When you write out the listing, keep each word exactly as it stands but include none of its images.

# DATA
# # #
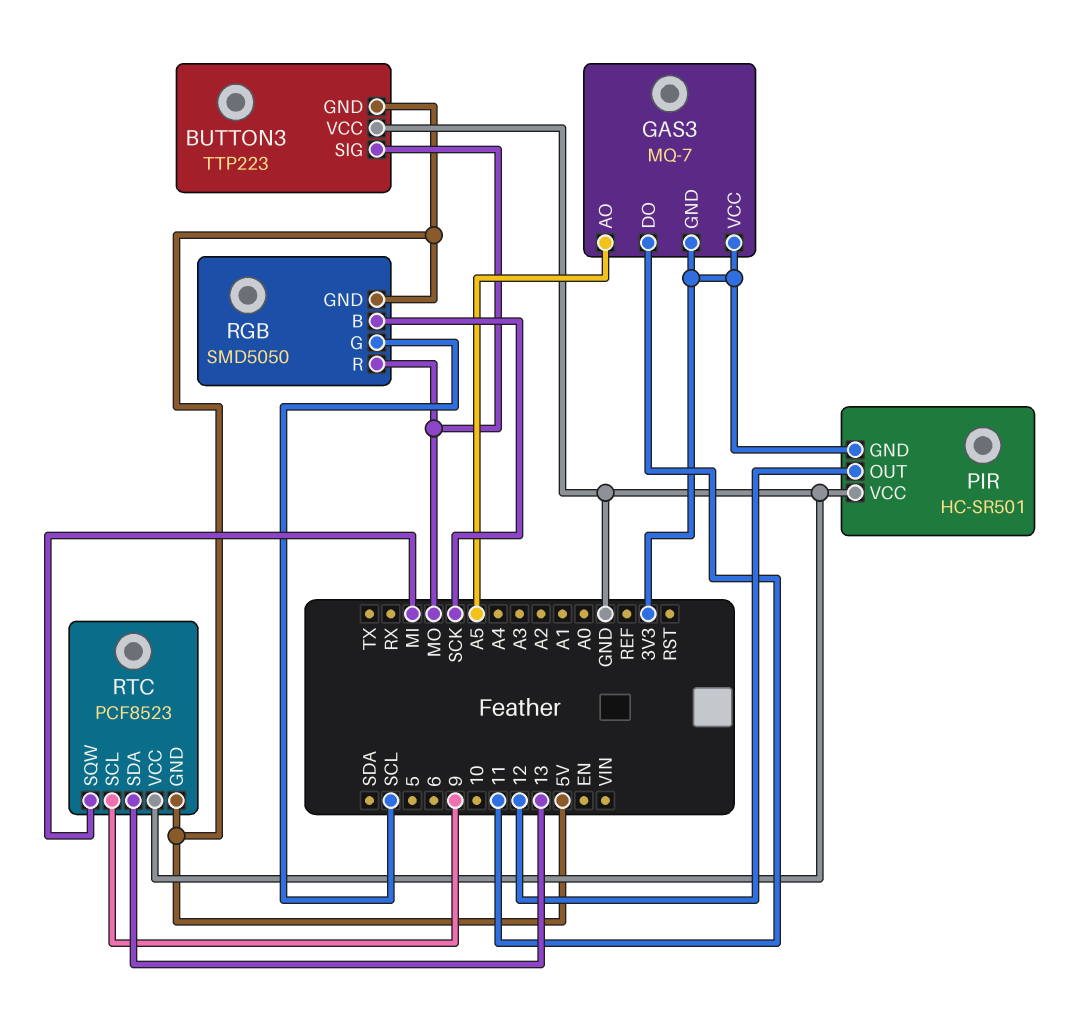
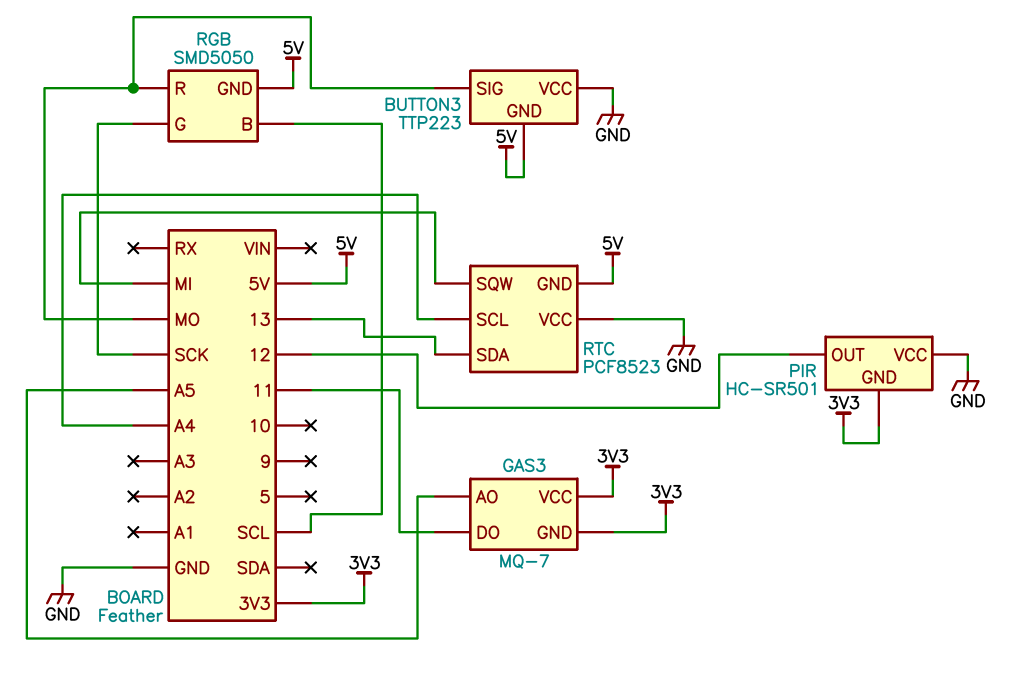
RGB pin B: SCK -> SCL
RGB pin G: SCL -> SCK
RTC pin SCL: 9 -> A4

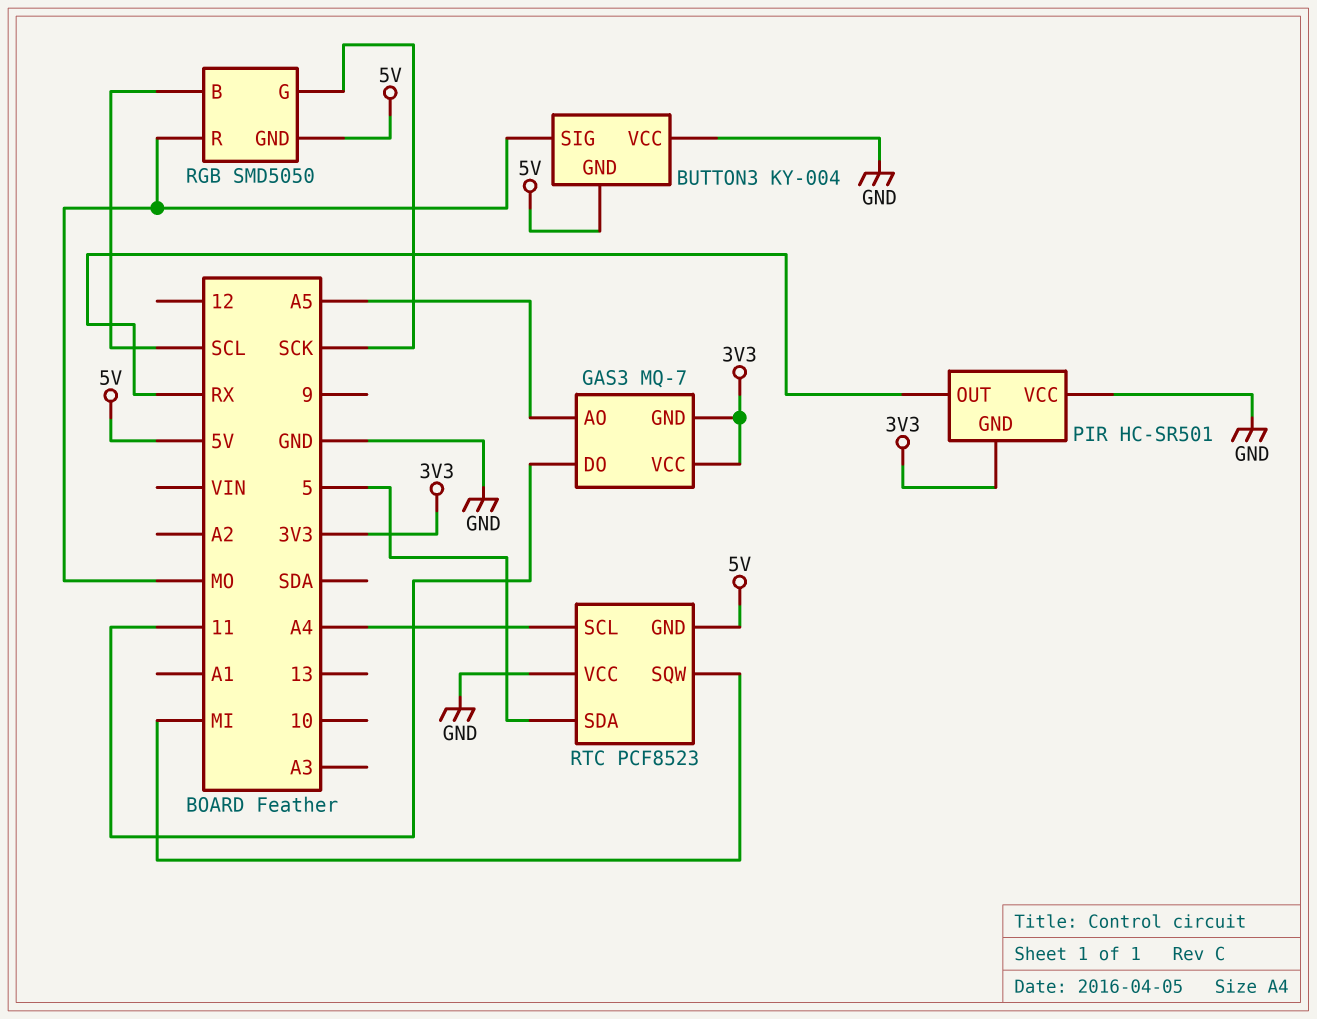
BUTTON3: TTP223 -> KY-004
PIR pin OUT: 12 -> RX
RTC pin SDA: 13 -> 5

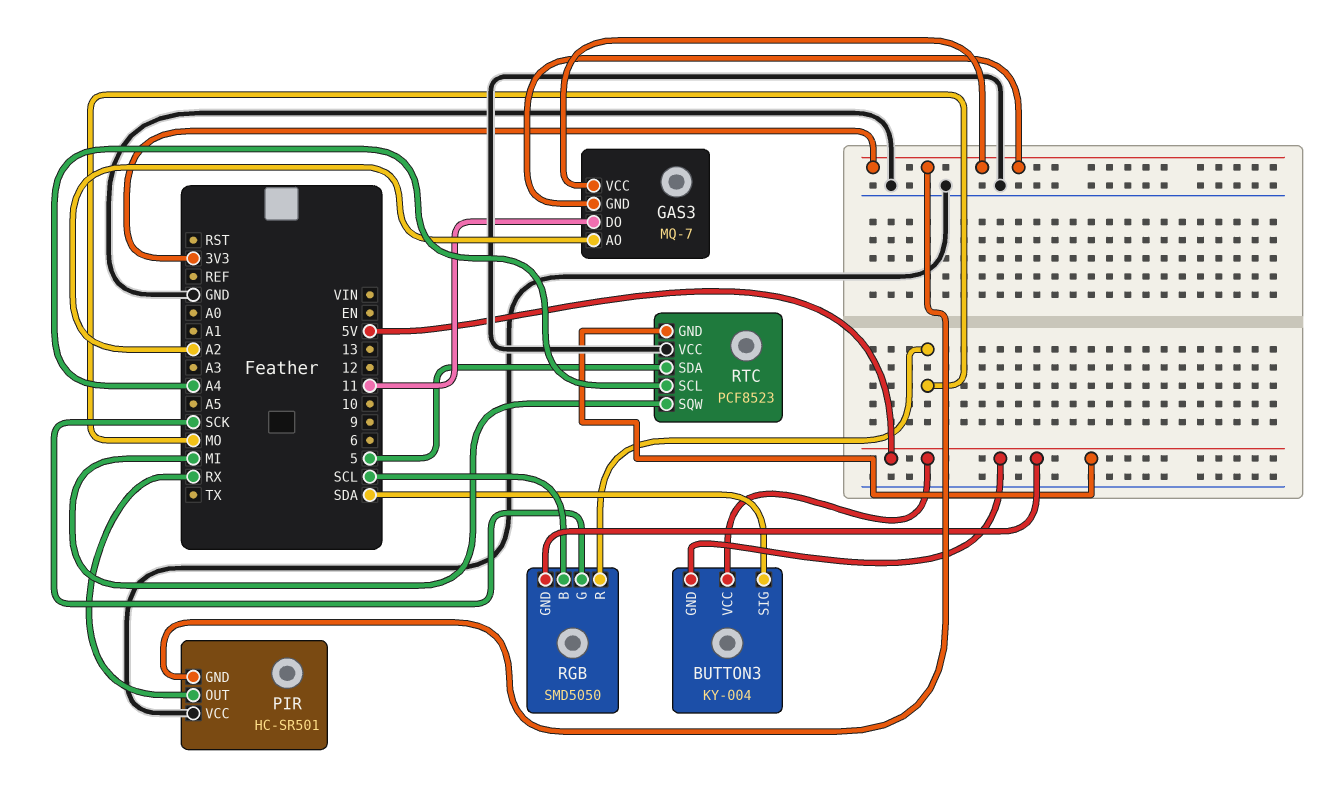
BUTTON3 pin SIG: MO -> SDA
BUTTON3 pin VCC: GND -> 5V
GAS3 pin AO: A5 -> A2

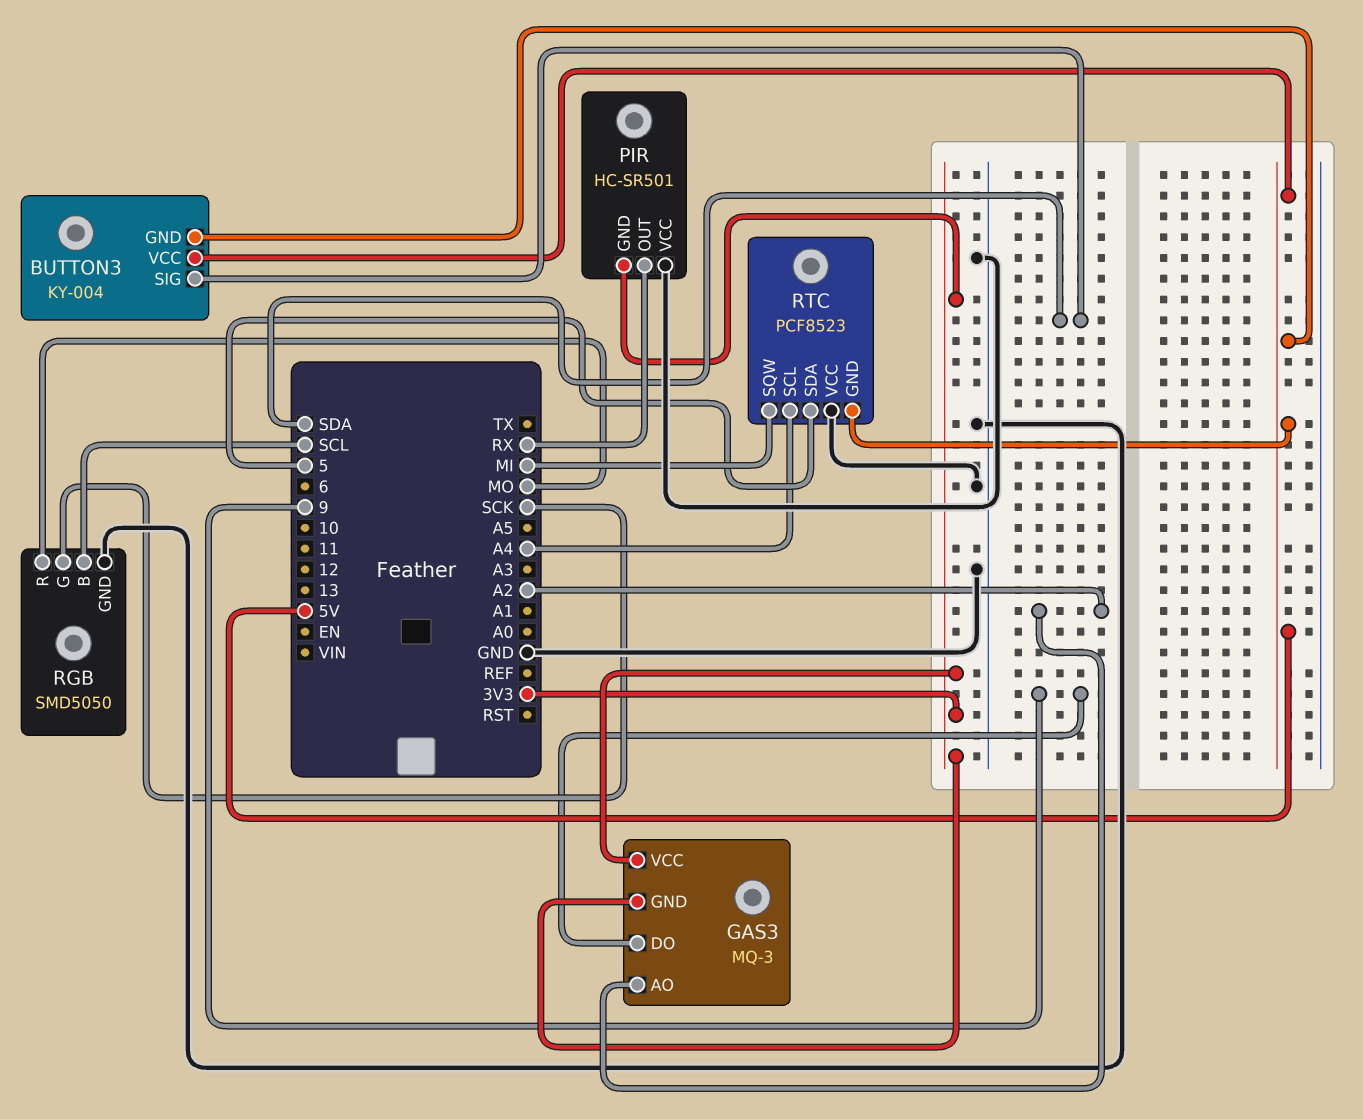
GAS3: MQ-7 -> MQ-3
GAS3 pin DO: 11 -> 9
RGB pin GND: 5V -> GND

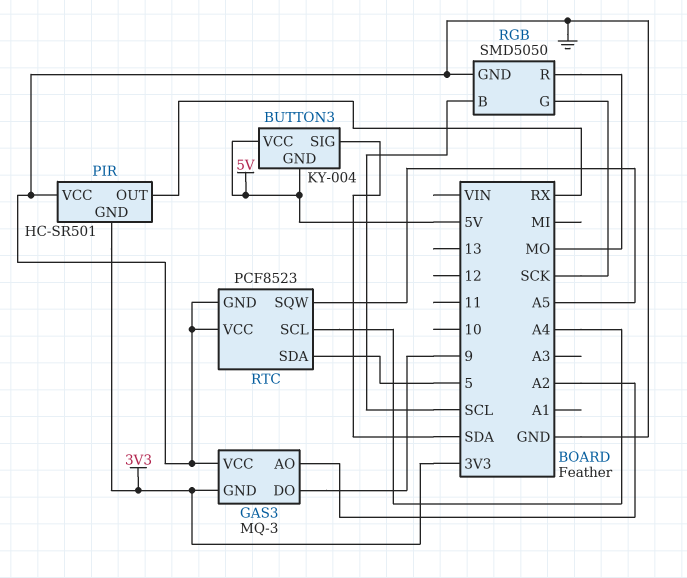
GAS3 pin VCC: 3V3 -> GND
RTC pin GND: 5V -> GND
RTC pin SQW: MI -> A5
# # #
# ANSWER TO THIS EXERCISE
RGB pin B: SCK -> SCL
RGB pin G: SCL -> SCK
RTC pin SCL: 9 -> A4

BUTTON3: TTP223 -> KY-004
PIR pin OUT: 12 -> RX
RTC pin SDA: 13 -> 5

BUTTON3 pin SIG: MO -> SDA
BUTTON3 pin VCC: GND -> 5V
GAS3 pin AO: A5 -> A2

GAS3: MQ-7 -> MQ-3
GAS3 pin DO: 11 -> 9
RGB pin GND: 5V -> GND

GAS3 pin VCC: 3V3 -> GND
RTC pin GND: 5V -> GND
RTC pin SQW: MI -> A5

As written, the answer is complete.